Problem - Write each entry out once more, please, precisely as shown.

Records for processing -
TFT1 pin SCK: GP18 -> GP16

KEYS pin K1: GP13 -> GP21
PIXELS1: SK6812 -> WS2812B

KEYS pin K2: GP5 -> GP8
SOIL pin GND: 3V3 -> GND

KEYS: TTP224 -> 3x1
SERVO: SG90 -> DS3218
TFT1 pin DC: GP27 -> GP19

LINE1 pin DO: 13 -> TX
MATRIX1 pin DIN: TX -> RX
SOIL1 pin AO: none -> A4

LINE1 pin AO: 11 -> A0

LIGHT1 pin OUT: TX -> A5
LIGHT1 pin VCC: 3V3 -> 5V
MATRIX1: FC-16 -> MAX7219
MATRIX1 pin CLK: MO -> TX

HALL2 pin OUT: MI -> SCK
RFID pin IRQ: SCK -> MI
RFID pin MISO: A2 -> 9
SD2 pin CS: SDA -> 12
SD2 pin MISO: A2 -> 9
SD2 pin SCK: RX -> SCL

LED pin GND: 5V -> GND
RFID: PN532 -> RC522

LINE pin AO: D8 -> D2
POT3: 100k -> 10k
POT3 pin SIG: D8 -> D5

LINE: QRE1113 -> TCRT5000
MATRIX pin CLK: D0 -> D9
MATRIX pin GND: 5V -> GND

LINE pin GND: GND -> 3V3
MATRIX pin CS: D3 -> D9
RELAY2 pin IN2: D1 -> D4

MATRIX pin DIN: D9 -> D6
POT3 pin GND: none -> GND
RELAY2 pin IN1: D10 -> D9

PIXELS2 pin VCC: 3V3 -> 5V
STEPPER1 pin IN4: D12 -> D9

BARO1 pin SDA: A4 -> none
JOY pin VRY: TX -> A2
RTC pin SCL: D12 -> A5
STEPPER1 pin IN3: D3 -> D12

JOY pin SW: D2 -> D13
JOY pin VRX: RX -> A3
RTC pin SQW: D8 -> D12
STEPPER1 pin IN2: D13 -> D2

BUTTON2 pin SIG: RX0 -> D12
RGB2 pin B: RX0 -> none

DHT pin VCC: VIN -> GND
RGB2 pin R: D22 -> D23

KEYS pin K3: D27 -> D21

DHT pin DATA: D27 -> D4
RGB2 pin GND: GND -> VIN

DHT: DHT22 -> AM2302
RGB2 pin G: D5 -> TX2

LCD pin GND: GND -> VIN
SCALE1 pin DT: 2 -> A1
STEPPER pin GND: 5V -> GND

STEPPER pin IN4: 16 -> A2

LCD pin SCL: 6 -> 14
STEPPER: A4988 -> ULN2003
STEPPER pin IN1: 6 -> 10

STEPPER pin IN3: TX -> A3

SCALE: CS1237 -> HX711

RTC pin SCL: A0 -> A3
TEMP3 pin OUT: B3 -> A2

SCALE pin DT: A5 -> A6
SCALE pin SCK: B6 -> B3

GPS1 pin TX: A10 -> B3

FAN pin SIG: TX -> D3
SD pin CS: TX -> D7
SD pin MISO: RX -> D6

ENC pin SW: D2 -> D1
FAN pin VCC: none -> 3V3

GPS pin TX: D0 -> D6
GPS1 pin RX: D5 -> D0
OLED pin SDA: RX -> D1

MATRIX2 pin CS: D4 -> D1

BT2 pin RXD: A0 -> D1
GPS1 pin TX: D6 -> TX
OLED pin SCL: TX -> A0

Output of the task -
TFT1 pin SCK: GP18 -> GP16

KEYS pin K1: GP13 -> GP21
PIXELS1: SK6812 -> WS2812B

KEYS pin K2: GP5 -> GP8
SOIL pin GND: 3V3 -> GND

KEYS: TTP224 -> 3x1
SERVO: SG90 -> DS3218
TFT1 pin DC: GP27 -> GP19

LINE1 pin DO: 13 -> TX
MATRIX1 pin DIN: TX -> RX
SOIL1 pin AO: none -> A4

LINE1 pin AO: 11 -> A0

LIGHT1 pin OUT: TX -> A5
LIGHT1 pin VCC: 3V3 -> 5V
MATRIX1: FC-16 -> MAX7219
MATRIX1 pin CLK: MO -> TX

HALL2 pin OUT: MI -> SCK
RFID pin IRQ: SCK -> MI
RFID pin MISO: A2 -> 9
SD2 pin CS: SDA -> 12
SD2 pin MISO: A2 -> 9
SD2 pin SCK: RX -> SCL

LED pin GND: 5V -> GND
RFID: PN532 -> RC522

LINE pin AO: D8 -> D2
POT3: 100k -> 10k
POT3 pin SIG: D8 -> D5

LINE: QRE1113 -> TCRT5000
MATRIX pin CLK: D0 -> D9
MATRIX pin GND: 5V -> GND

LINE pin GND: GND -> 3V3
MATRIX pin CS: D3 -> D9
RELAY2 pin IN2: D1 -> D4

MATRIX pin DIN: D9 -> D6
POT3 pin GND: none -> GND
RELAY2 pin IN1: D10 -> D9

PIXELS2 pin VCC: 3V3 -> 5V
STEPPER1 pin IN4: D12 -> D9

BARO1 pin SDA: A4 -> none
JOY pin VRY: TX -> A2
RTC pin SCL: D12 -> A5
STEPPER1 pin IN3: D3 -> D12

JOY pin SW: D2 -> D13
JOY pin VRX: RX -> A3
RTC pin SQW: D8 -> D12
STEPPER1 pin IN2: D13 -> D2

BUTTON2 pin SIG: RX0 -> D12
RGB2 pin B: RX0 -> none

DHT pin VCC: VIN -> GND
RGB2 pin R: D22 -> D23

KEYS pin K3: D27 -> D21

DHT pin DATA: D27 -> D4
RGB2 pin GND: GND -> VIN

DHT: DHT22 -> AM2302
RGB2 pin G: D5 -> TX2

LCD pin GND: GND -> VIN
SCALE1 pin DT: 2 -> A1
STEPPER pin GND: 5V -> GND

STEPPER pin IN4: 16 -> A2

LCD pin SCL: 6 -> 14
STEPPER: A4988 -> ULN2003
STEPPER pin IN1: 6 -> 10

STEPPER pin IN3: TX -> A3

SCALE: CS1237 -> HX711

RTC pin SCL: A0 -> A3
TEMP3 pin OUT: B3 -> A2

SCALE pin DT: A5 -> A6
SCALE pin SCK: B6 -> B3

GPS1 pin TX: A10 -> B3

FAN pin SIG: TX -> D3
SD pin CS: TX -> D7
SD pin MISO: RX -> D6

ENC pin SW: D2 -> D1
FAN pin VCC: none -> 3V3

GPS pin TX: D0 -> D6
GPS1 pin RX: D5 -> D0
OLED pin SDA: RX -> D1

MATRIX2 pin CS: D4 -> D1

BT2 pin RXD: A0 -> D1
GPS1 pin TX: D6 -> TX
OLED pin SCL: TX -> A0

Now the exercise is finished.